For each line below that holds the word "brown", make a copy.

=== Begin Enclosure ===

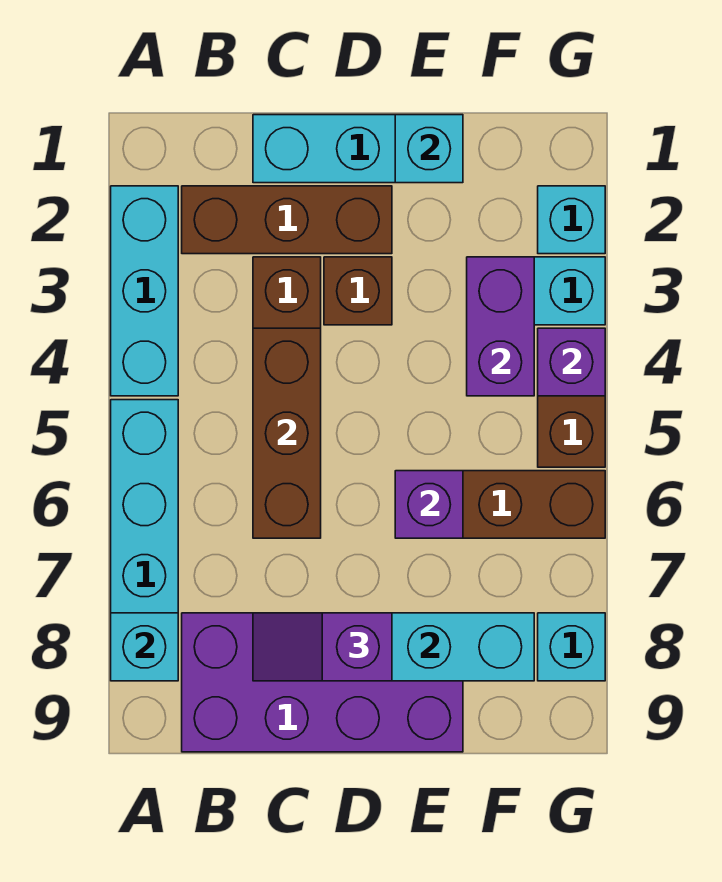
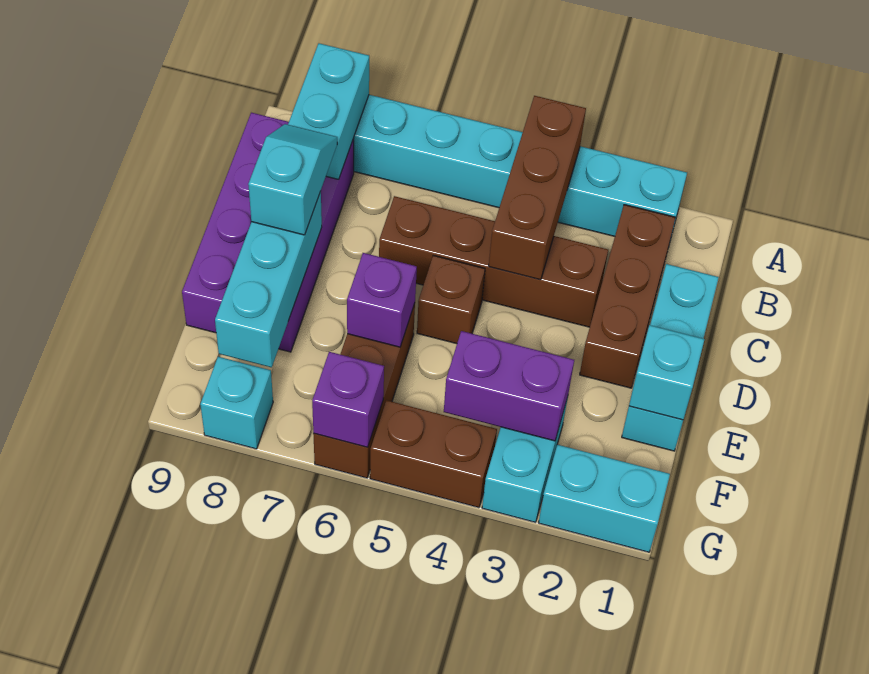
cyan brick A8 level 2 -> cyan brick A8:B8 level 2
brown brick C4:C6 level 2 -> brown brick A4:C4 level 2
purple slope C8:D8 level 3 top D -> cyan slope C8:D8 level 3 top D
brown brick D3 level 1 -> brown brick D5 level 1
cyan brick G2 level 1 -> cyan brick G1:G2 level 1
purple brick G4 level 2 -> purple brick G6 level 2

=== End Enclosure ===

= Task output =
brown brick C4:C6 level 2 -> brown brick A4:C4 level 2
brown brick D3 level 1 -> brown brick D5 level 1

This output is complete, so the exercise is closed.